Task:
Write out the data word for word and drop any picture you find.

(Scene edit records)
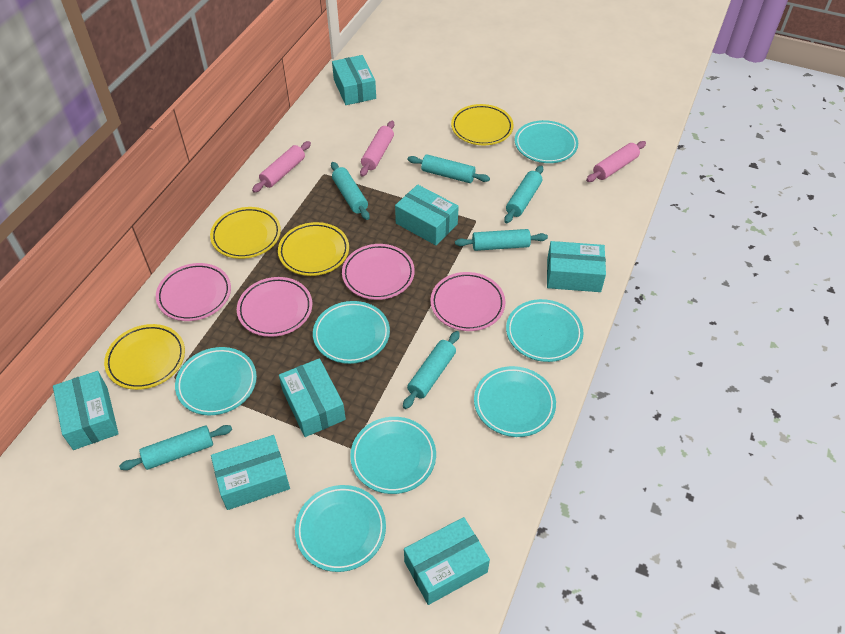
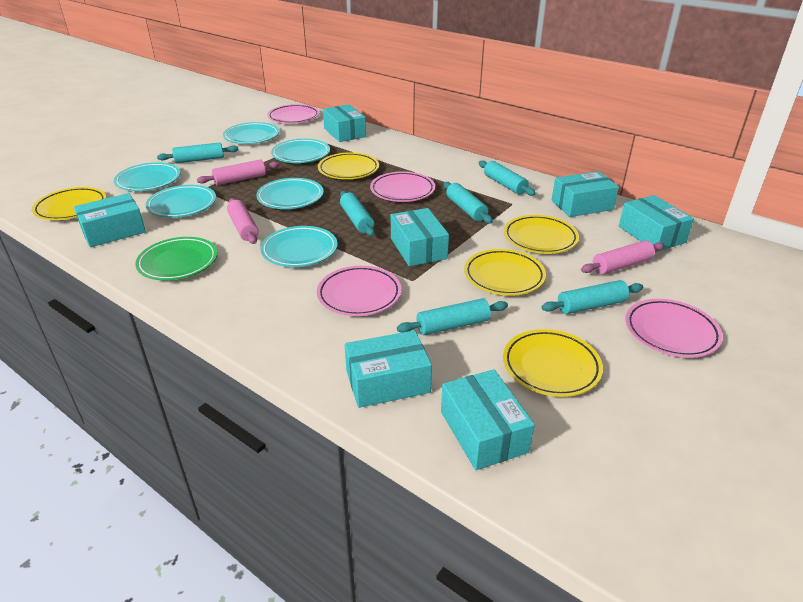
green plate: 0 -> 1
turquoise plate: 7 -> 6
yellow plate: 4 -> 5

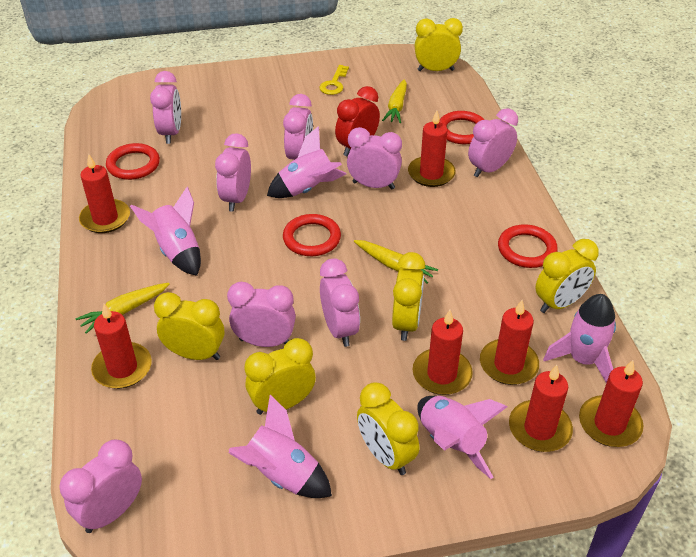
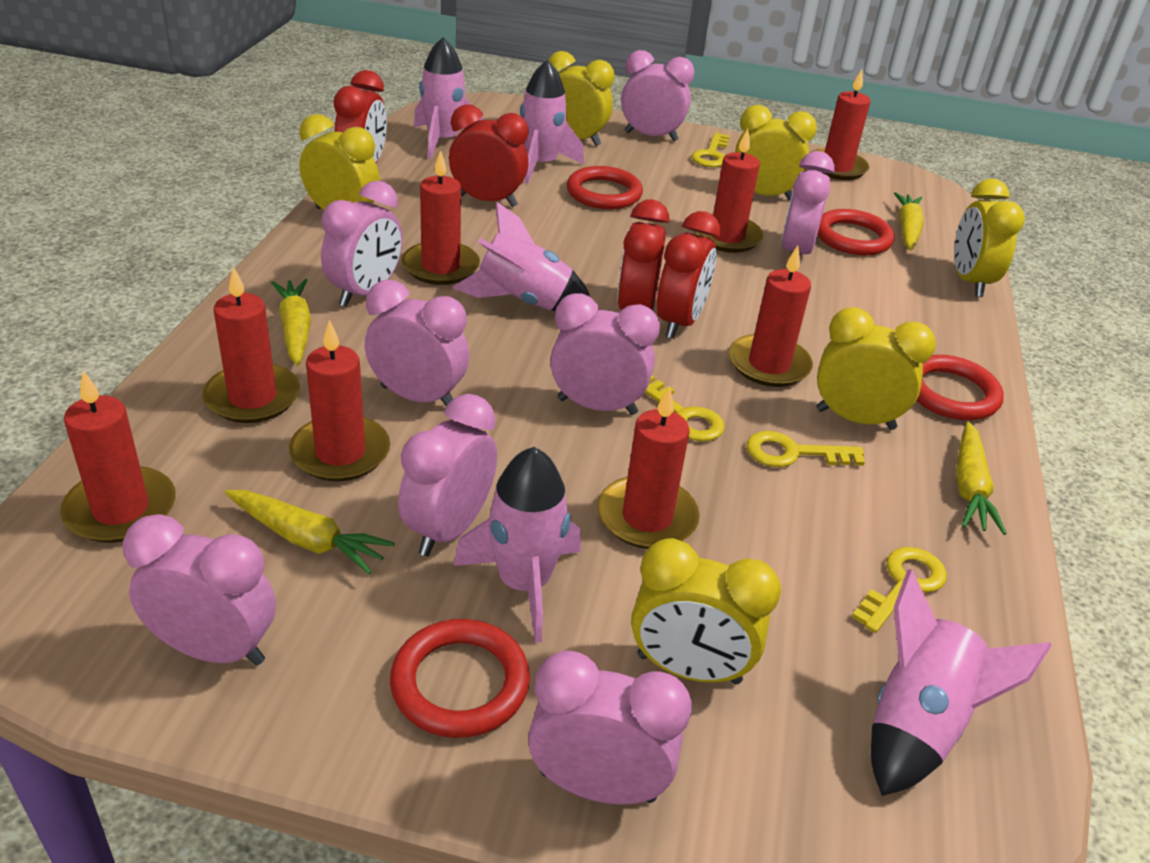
red candle: 7 -> 8
red clock: 1 -> 4
yellow carrot: 3 -> 4
yellow key: 1 -> 4

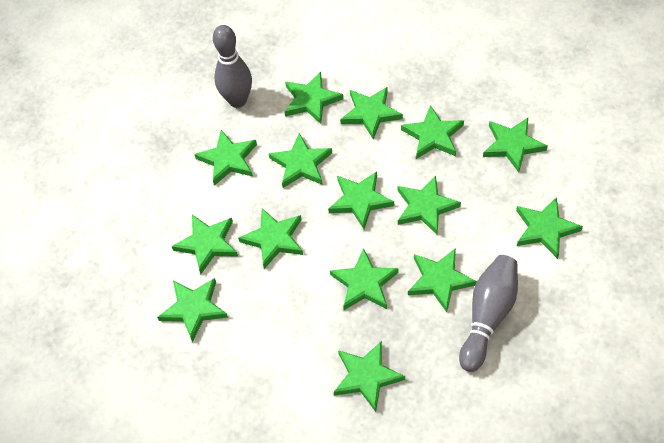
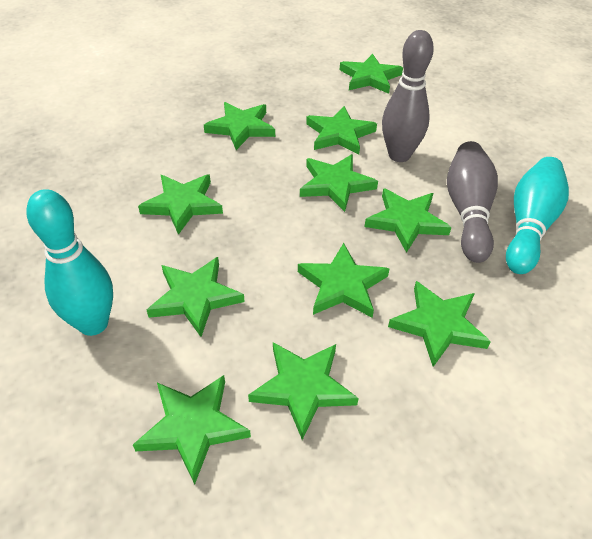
green star: 15 -> 11
turquoise bowling pin: 0 -> 2

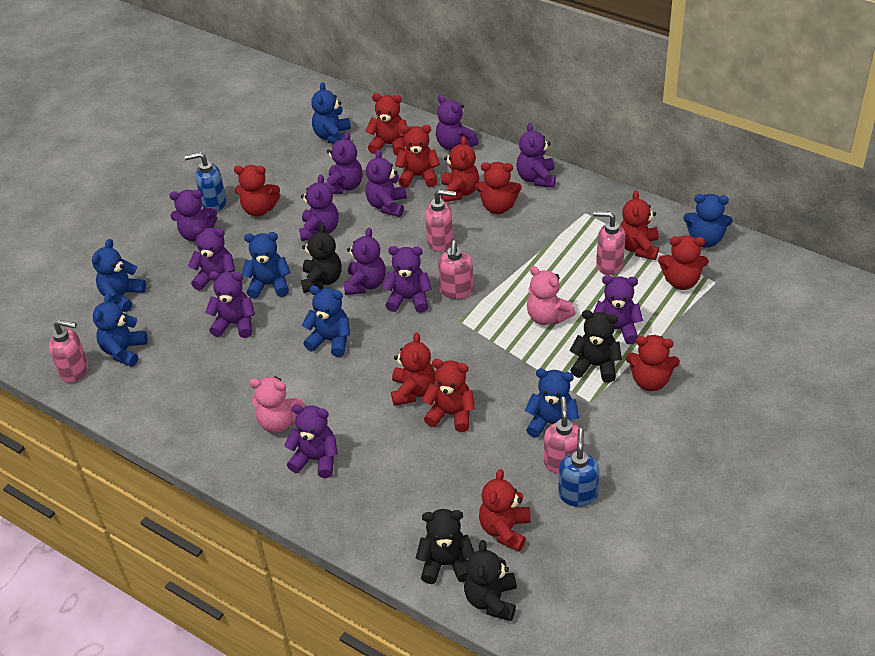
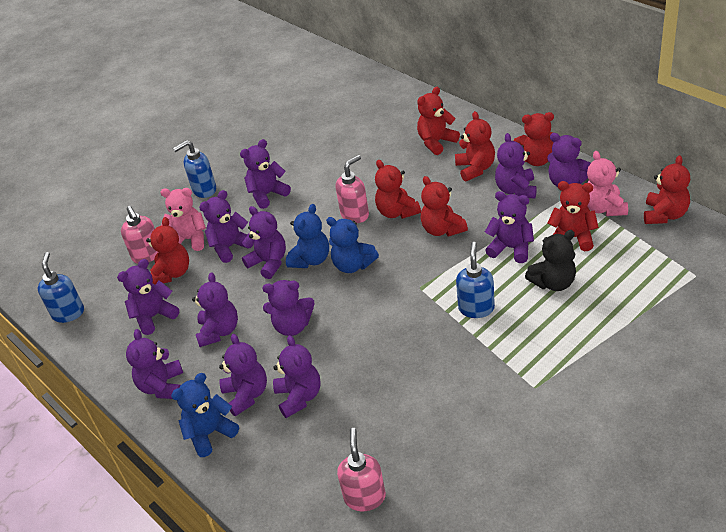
black teddy bear: 4 -> 1
blue soap dispenser: 2 -> 3
blue teddy bear: 7 -> 3
pink soap dispenser: 5 -> 3
red teddy bear: 11 -> 8

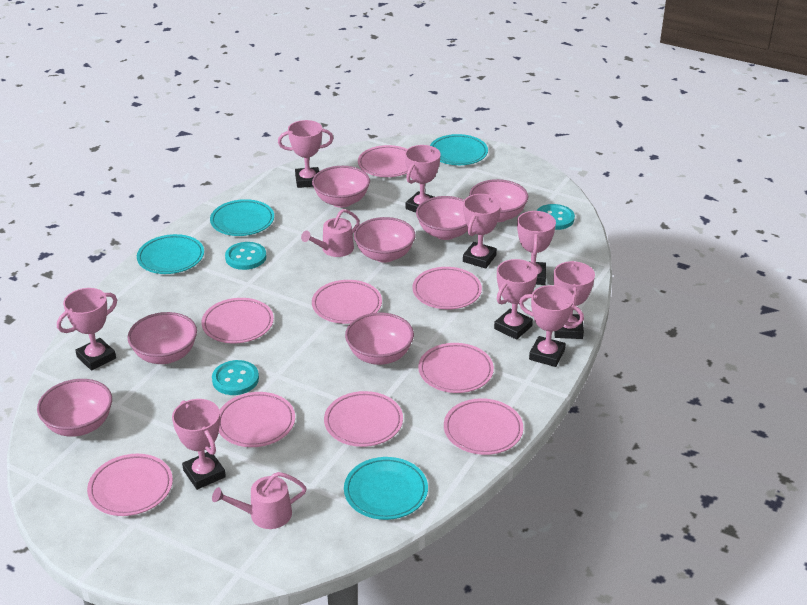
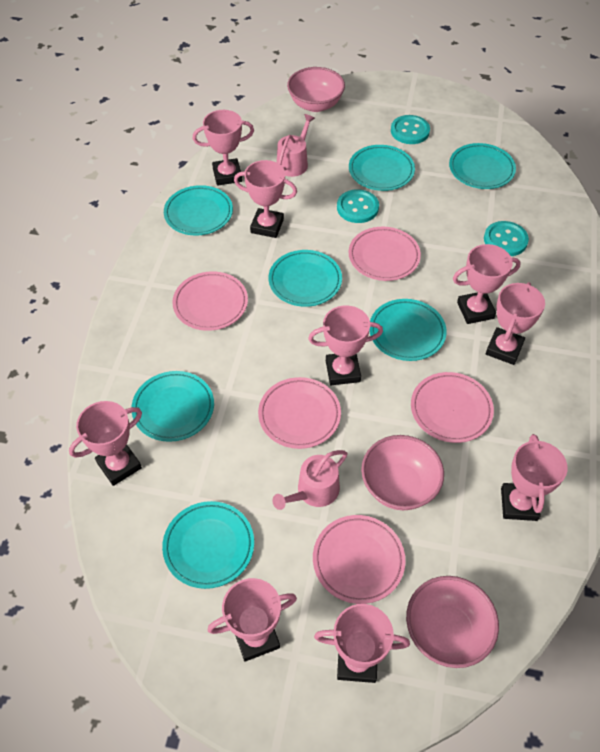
pink bowl: 7 -> 3
pink plate: 9 -> 5
turquoise plate: 4 -> 7

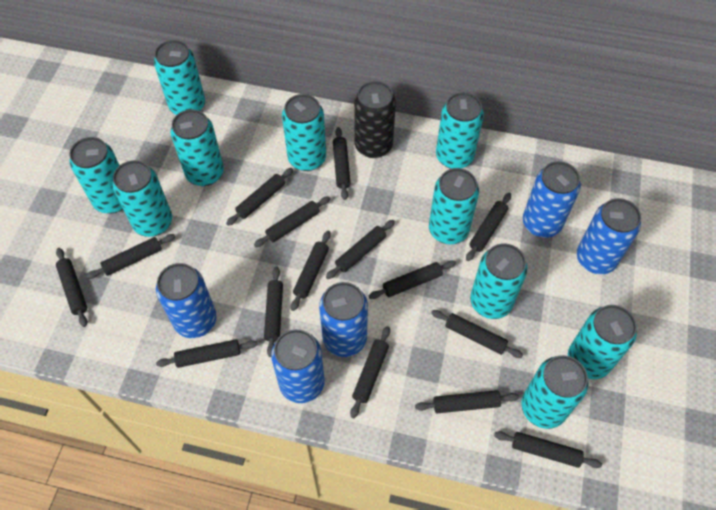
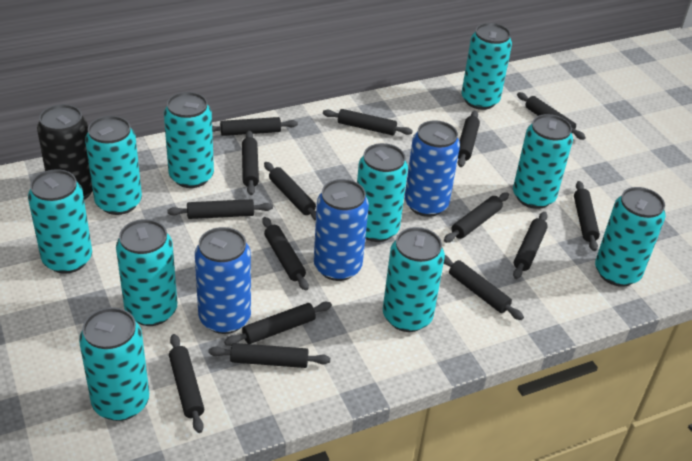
blue can: 5 -> 3

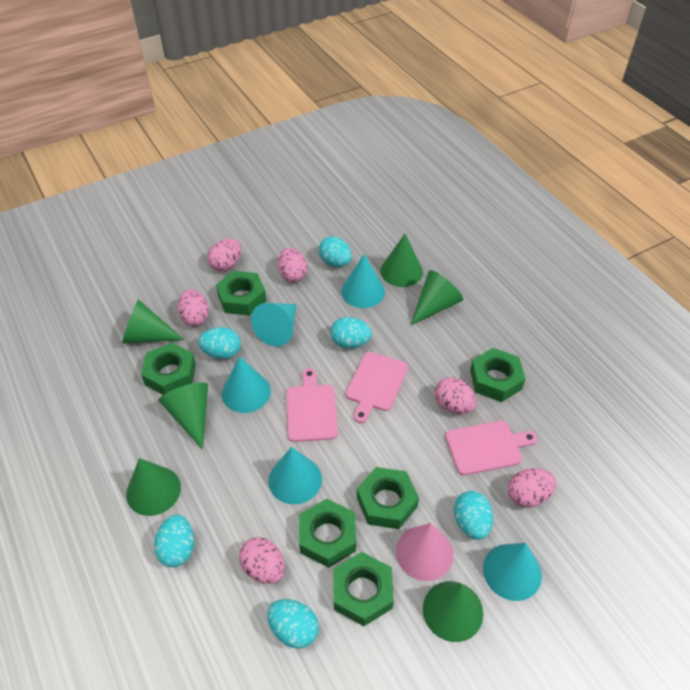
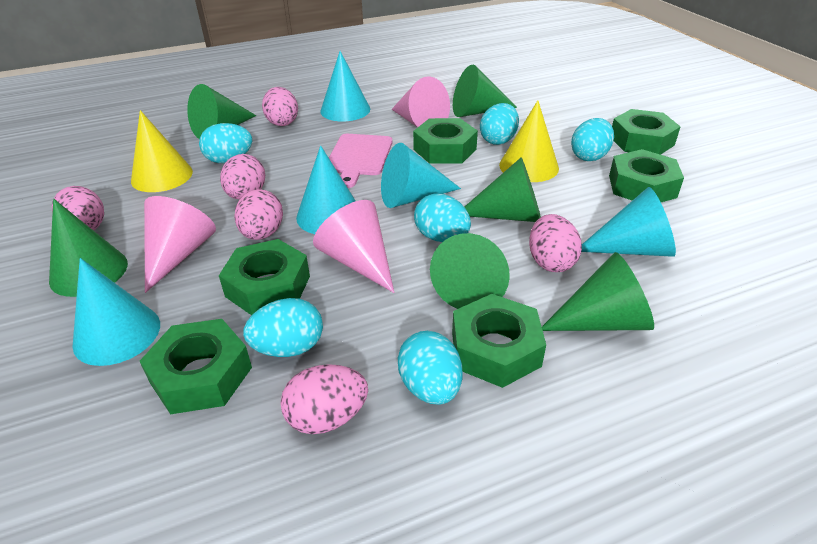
pink cone: 1 -> 3
pink cutting board: 3 -> 1
yellow cone: 0 -> 2

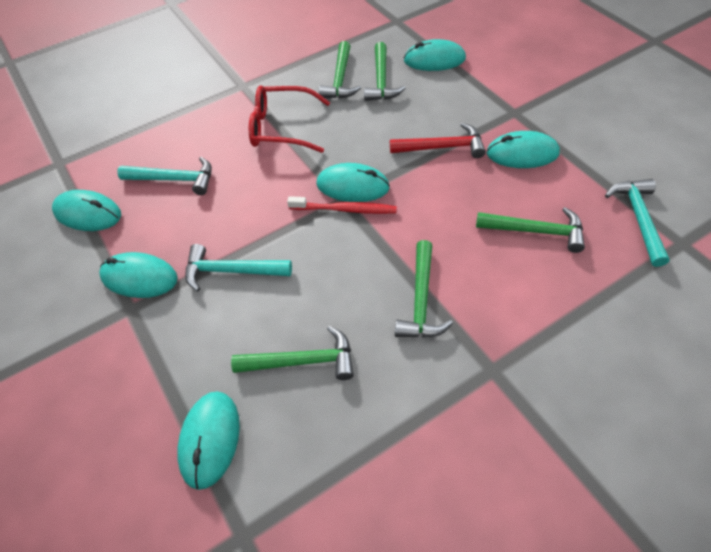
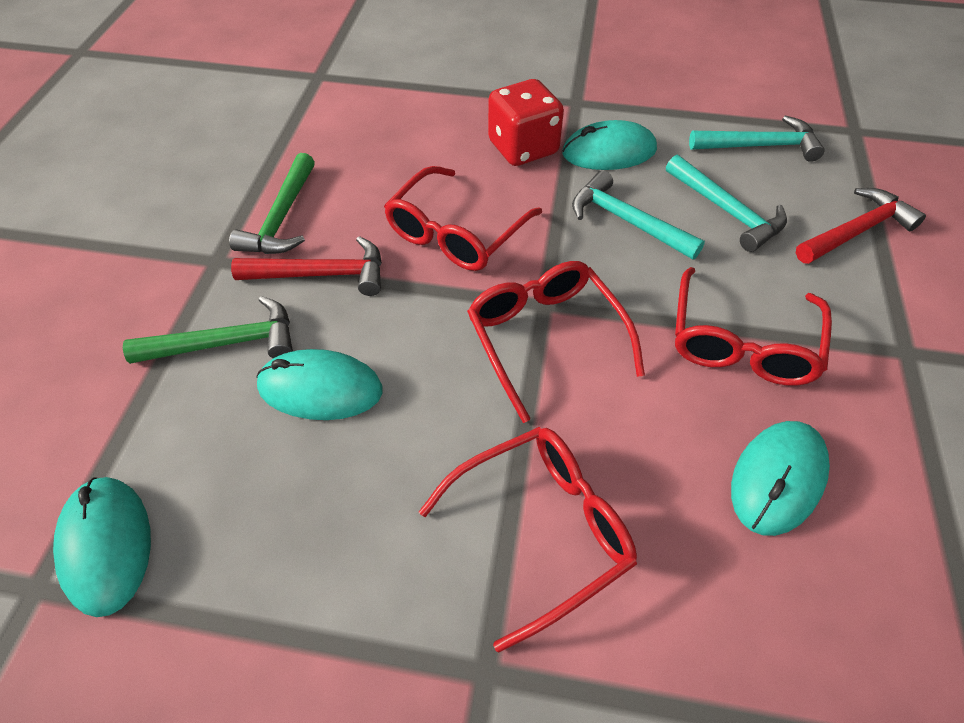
green hammer: 5 -> 2
red dice: 0 -> 1
red glasses: 1 -> 4
red hammer: 1 -> 2
red toothbrush: 1 -> 0
turquoise mouse: 6 -> 4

Answer to the problem:
green plate: 0 -> 1
turquoise plate: 7 -> 6
yellow plate: 4 -> 5

red candle: 7 -> 8
red clock: 1 -> 4
yellow carrot: 3 -> 4
yellow key: 1 -> 4

green star: 15 -> 11
turquoise bowling pin: 0 -> 2

black teddy bear: 4 -> 1
blue soap dispenser: 2 -> 3
blue teddy bear: 7 -> 3
pink soap dispenser: 5 -> 3
red teddy bear: 11 -> 8

pink bowl: 7 -> 3
pink plate: 9 -> 5
turquoise plate: 4 -> 7

blue can: 5 -> 3

pink cone: 1 -> 3
pink cutting board: 3 -> 1
yellow cone: 0 -> 2

green hammer: 5 -> 2
red dice: 0 -> 1
red glasses: 1 -> 4
red hammer: 1 -> 2
red toothbrush: 1 -> 0
turquoise mouse: 6 -> 4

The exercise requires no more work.